# WORK INSTRUCTIONS
Please reproduce the data exactly, excluding any pictures it contains.

# DATA SHOWN
┌──
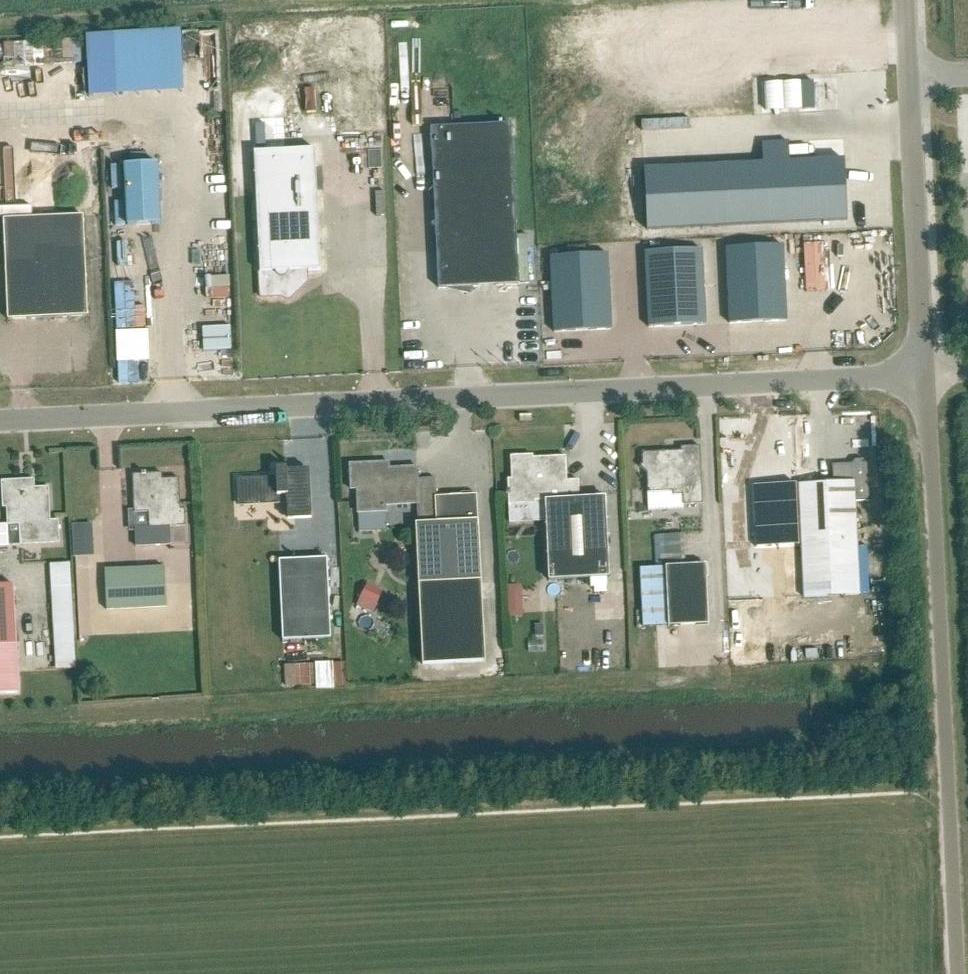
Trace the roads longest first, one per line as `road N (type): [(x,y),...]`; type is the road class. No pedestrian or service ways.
road 1 (unclassified): [(0,425),(925,376)]
road 2 (unclassified): [(958,973),(925,376)]
road 3 (unclassified): [(925,376),(902,0)]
└──
# ANSWER AREA
Trace the roads longest first, one per line as `road N (type): [(x,y),...]`; type is the road class. No pedestrian or service ways.
road 1 (unclassified): [(0,425),(925,376)]
road 2 (unclassified): [(958,973),(925,376)]
road 3 (unclassified): [(925,376),(902,0)]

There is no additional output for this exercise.